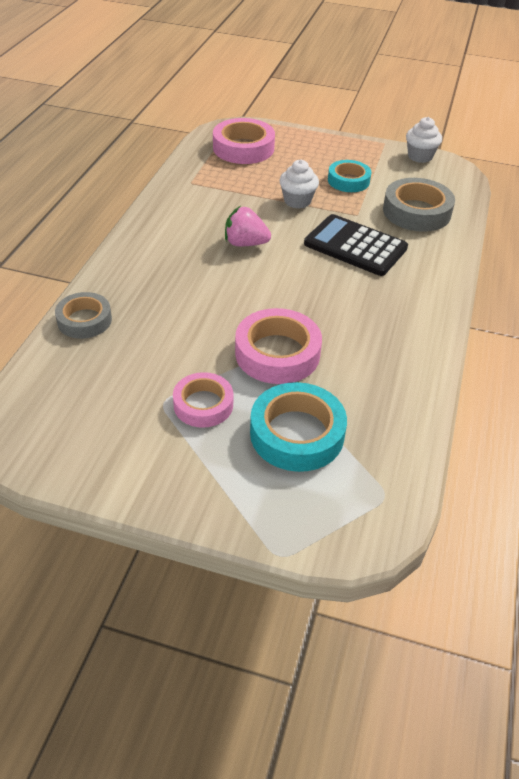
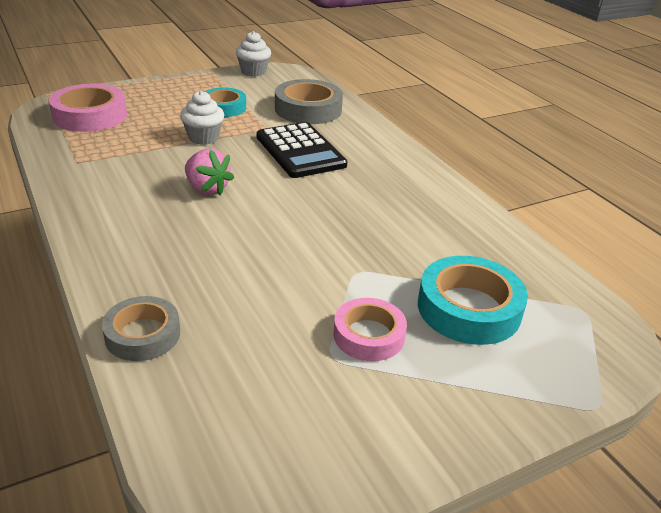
camera: 45 degrees left, 10 degrees down
(245, 243) = (207, 189): pink strawberry -> pink strawberry turned 105 degrees counterclockwise
(277, 353) = (363, 258): pink tape -> none
(355, 246) = (300, 151): black calculator -> black calculator turned 105 degrees counterclockwise

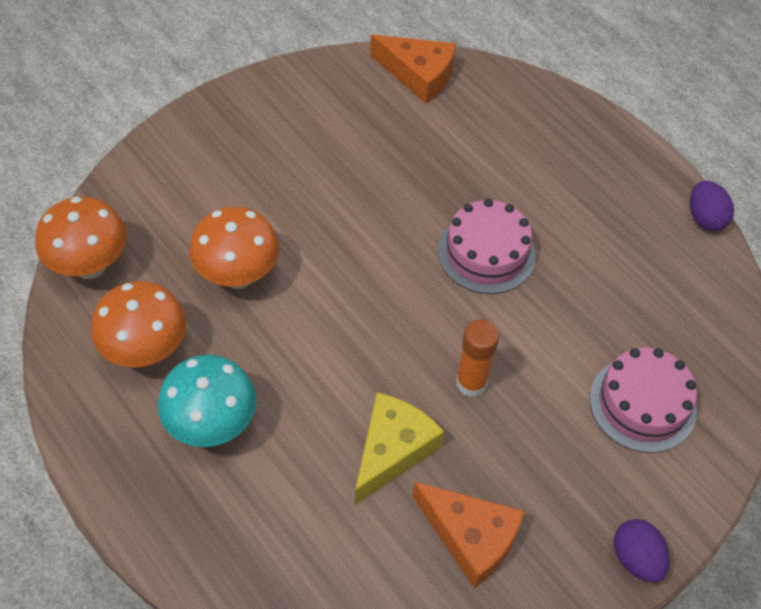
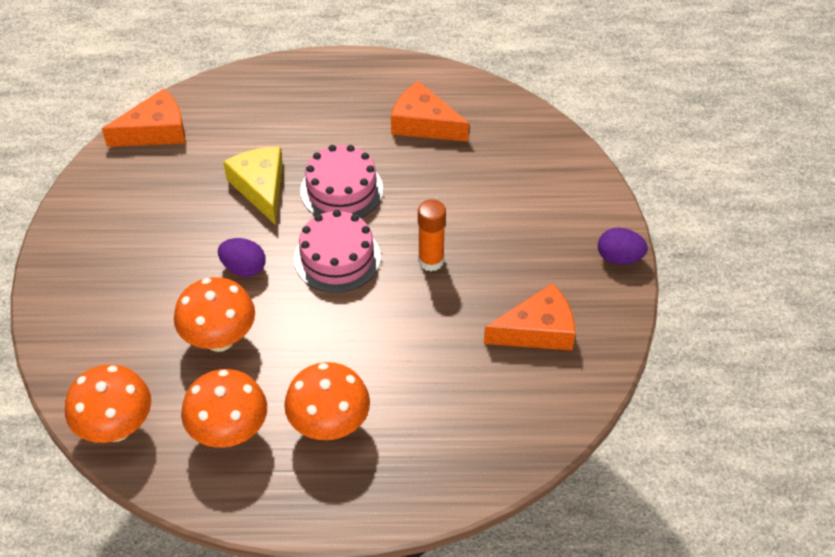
camera: 50 degrees left, 5 degrees down
(212, 425) = (329, 426): turquoise mushroom -> orange mushroom
(392, 450) = (441, 333): yellow cheese -> yellow cheese (260, 187)
(633, 264) = (423, 124): none -> orange cheese
(642, 404) = (523, 186): pink cake -> pink cake (337, 258)
(705, 218) = (425, 67): purple egg -> purple egg (244, 268)

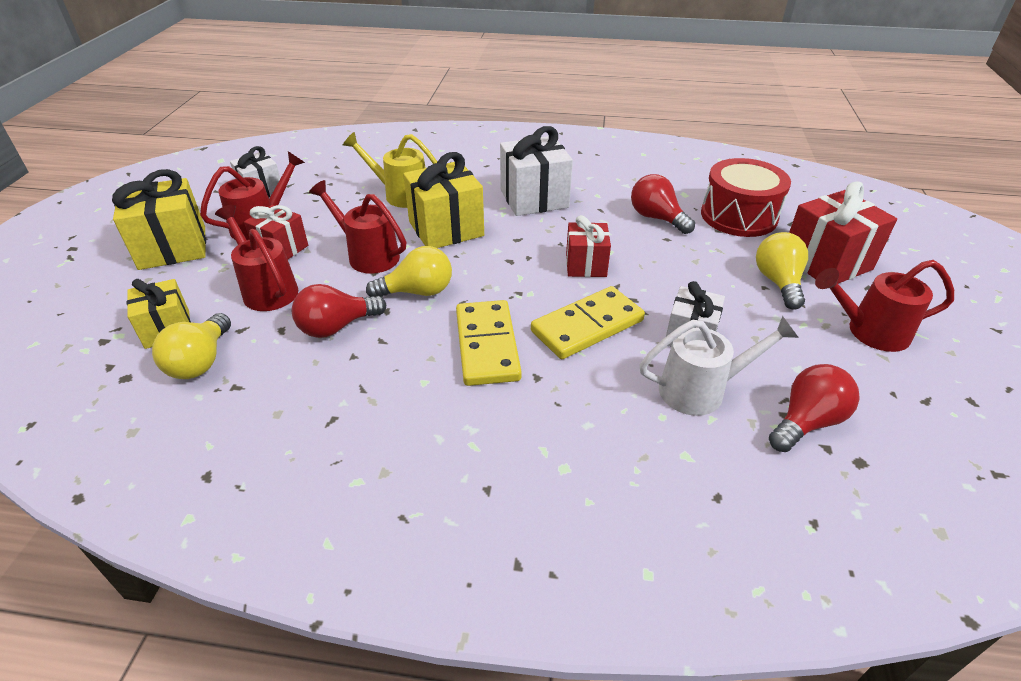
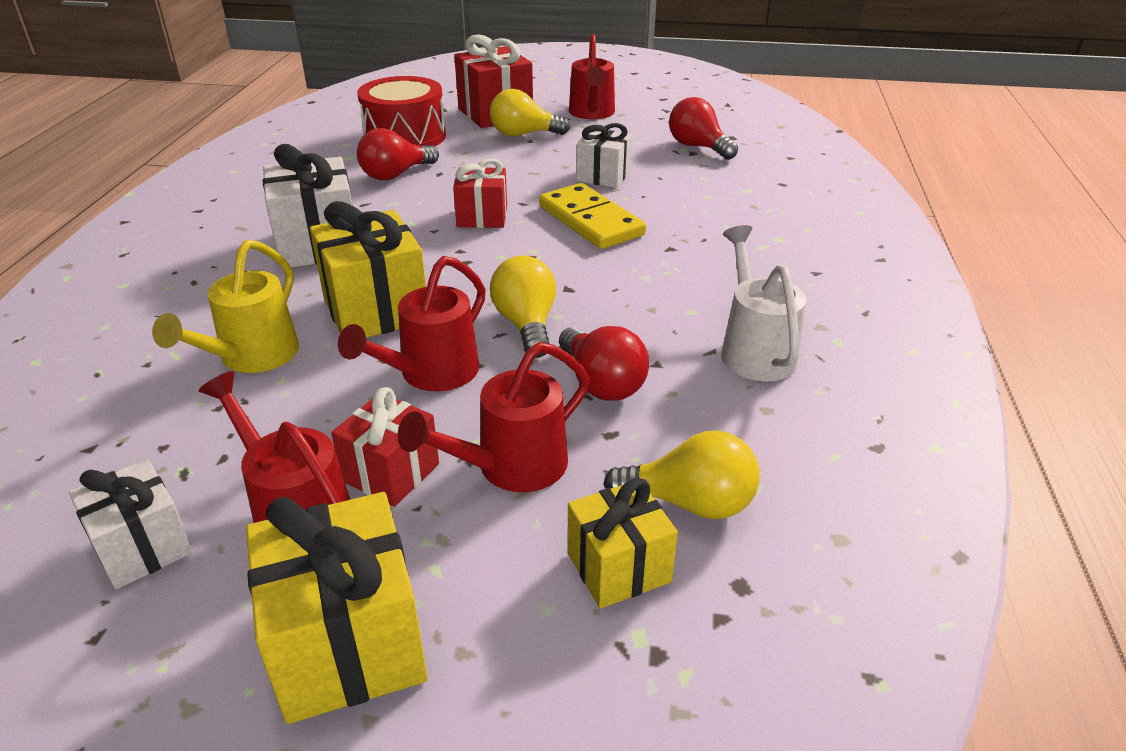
camera: 90 degrees left, 5 degrees down
(487, 345) = (627, 275): yellow domino -> none
(701, 390) = (672, 178): white watering can -> white watering can (754, 350)

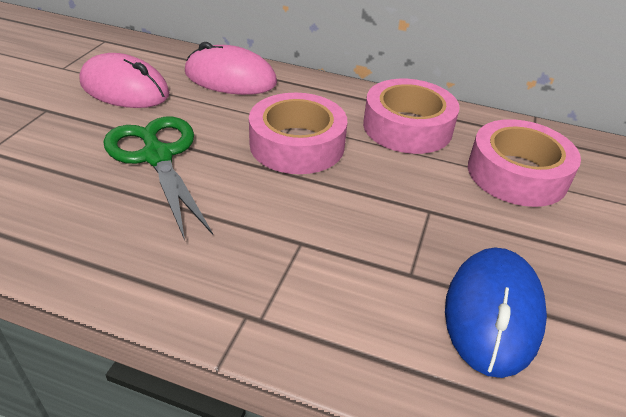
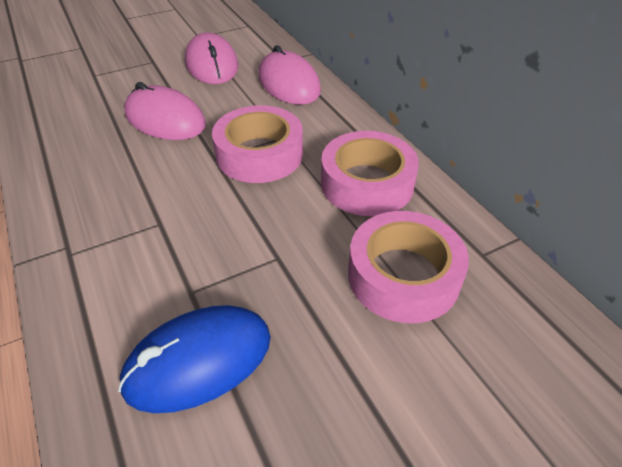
camera: 45 degrees right, 5 degrees up
(157, 156) = (165, 119): green scissors -> pink mouse

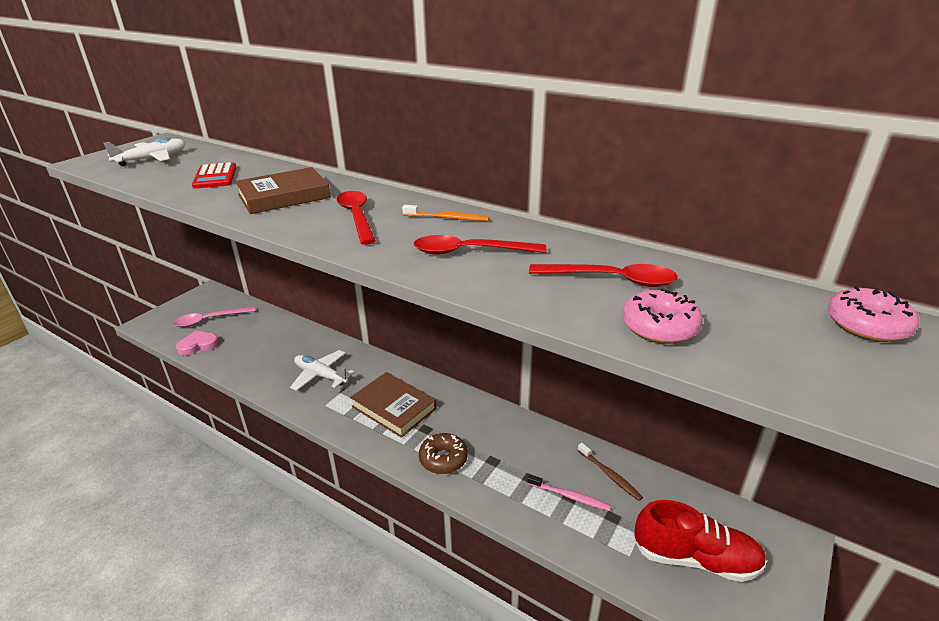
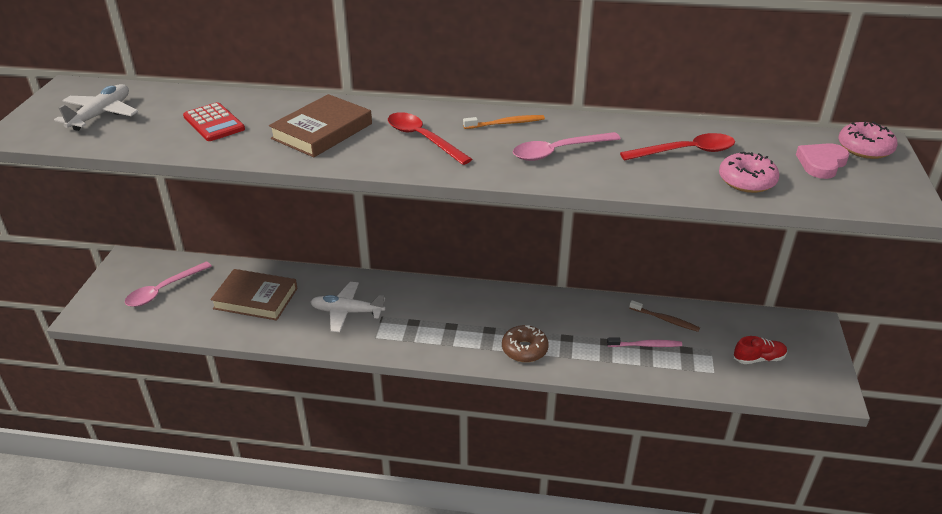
camera: 25 degrees left, 5 degrees up
(198, 345) = (178, 320): pink heart -> pink heart (821, 163)
(394, 407) = (445, 320): brown book -> brown book (255, 298)
(470, 252) = (558, 151): red spoon -> pink spoon
(695, 558) = (758, 358): red shoe -> red shoe, size x0.56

══════

PROBLEM DESCRIPTION: Above are the records; please give again, exactly and in full, only the lines that run from the line with "(633, 264) = (423, 124): none" through the line with "(487, 345) = (627, 275): yellow", with no pictures.

OUTPUT OF THE EXERCISE:
(633, 264) = (423, 124): none -> orange cheese
(642, 404) = (523, 186): pink cake -> pink cake (337, 258)
(705, 218) = (425, 67): purple egg -> purple egg (244, 268)

camera: 90 degrees left, 5 degrees down
(487, 345) = (627, 275): yellow domino -> none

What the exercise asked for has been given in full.